··· DATA BELOW ···

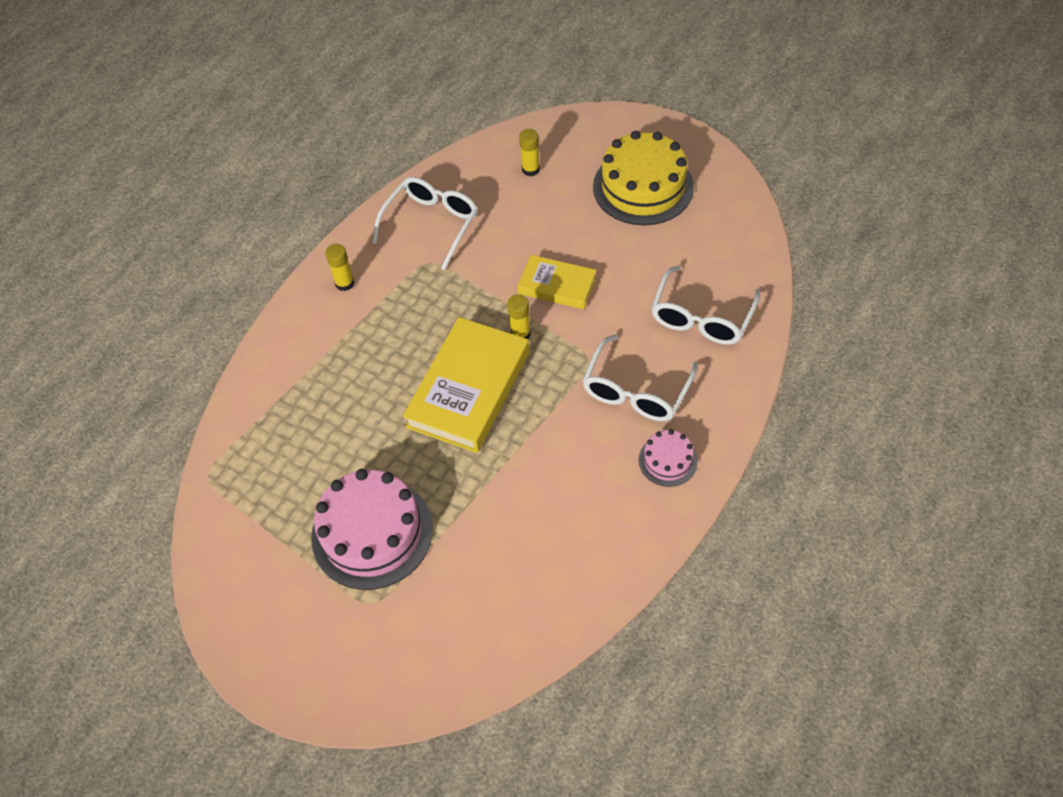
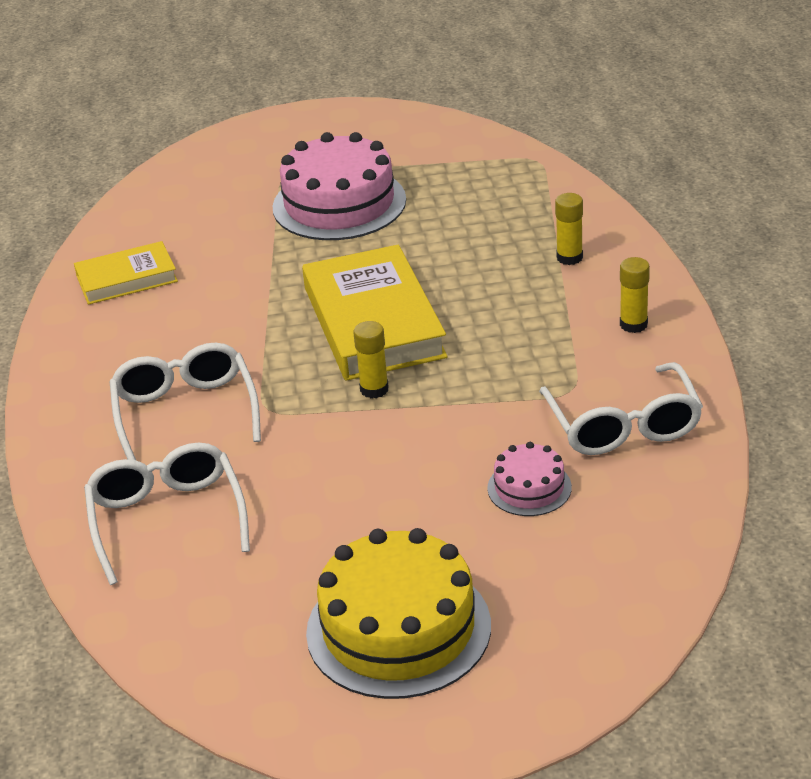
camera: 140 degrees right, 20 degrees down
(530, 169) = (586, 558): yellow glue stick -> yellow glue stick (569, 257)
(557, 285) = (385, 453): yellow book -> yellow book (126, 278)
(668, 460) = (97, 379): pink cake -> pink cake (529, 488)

···

*THE TASK*.
A word-for-word copy of the data, without its pictures, is what is needed.

*OUTPUT OF THE EXERCISE*.
camera: 140 degrees right, 20 degrees down
(530, 169) = (586, 558): yellow glue stick -> yellow glue stick (569, 257)
(557, 285) = (385, 453): yellow book -> yellow book (126, 278)
(668, 460) = (97, 379): pink cake -> pink cake (529, 488)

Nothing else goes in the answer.